→ Exercise:
Find the lines of data that contain the string "degrees", then list them.

→ Source data:
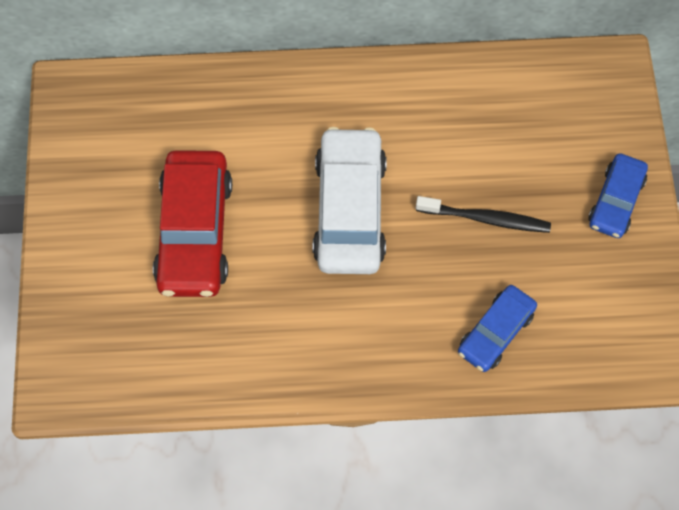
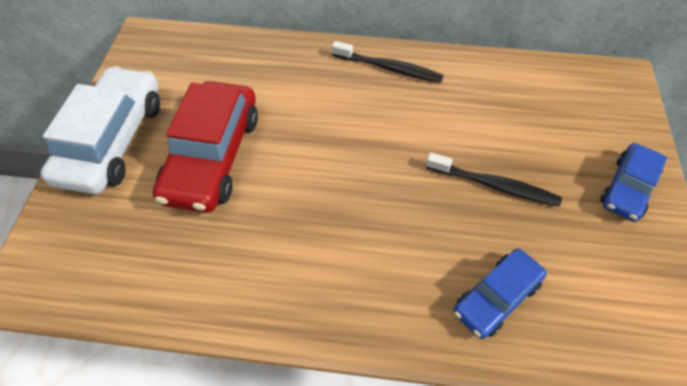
camera: 10 degrees right, 10 degrees down
(350, 210) = (362, 159): white car -> white car (112, 140)
(359, 91) = (389, 68): none -> black toothbrush

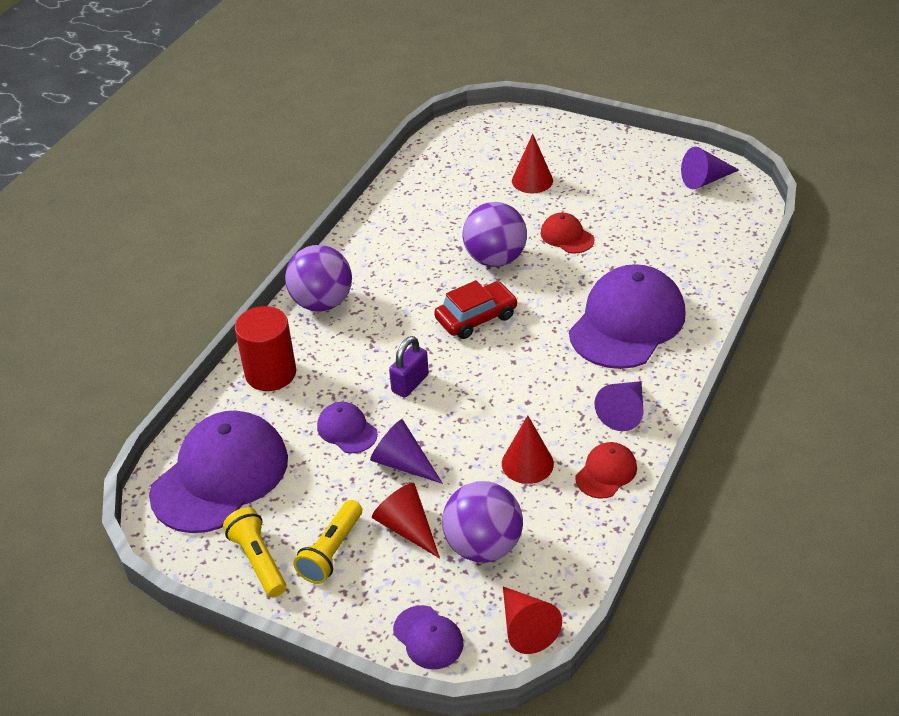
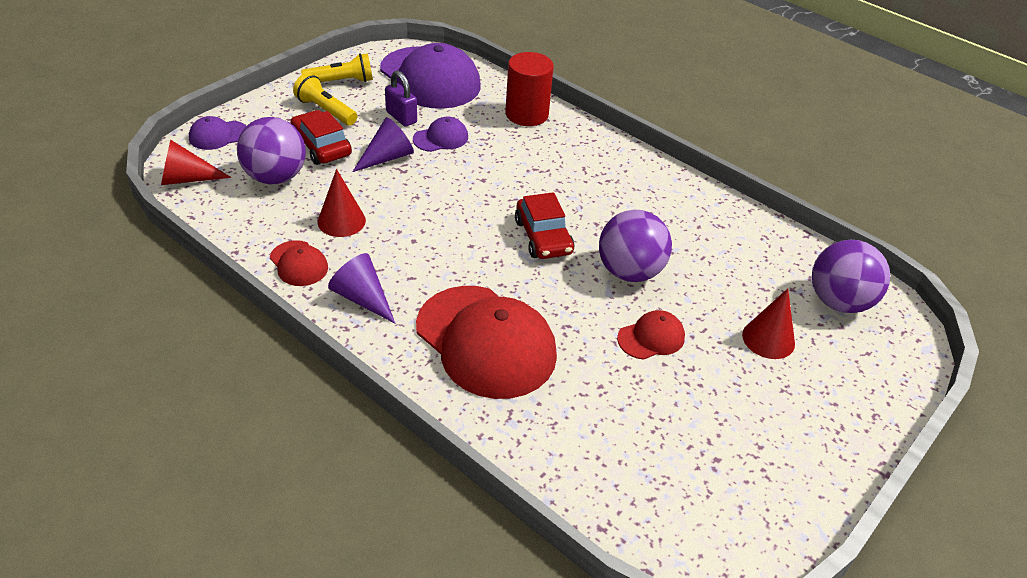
camera: 100 degrees right, 0 degrees up
(322, 302) = (604, 153): purple ball -> purple ball (839, 302)
(407, 527) = (321, 146): red cone -> red car
(410, 383) = (475, 179): purple padlock -> purple padlock (401, 117)
(627, 322) = (486, 341): purple cap -> red cap
(705, 180) = (737, 518): purple cone -> none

→ Exercise output:
camera: 10 degrees right, 10 degrees down
camera: 100 degrees right, 0 degrees up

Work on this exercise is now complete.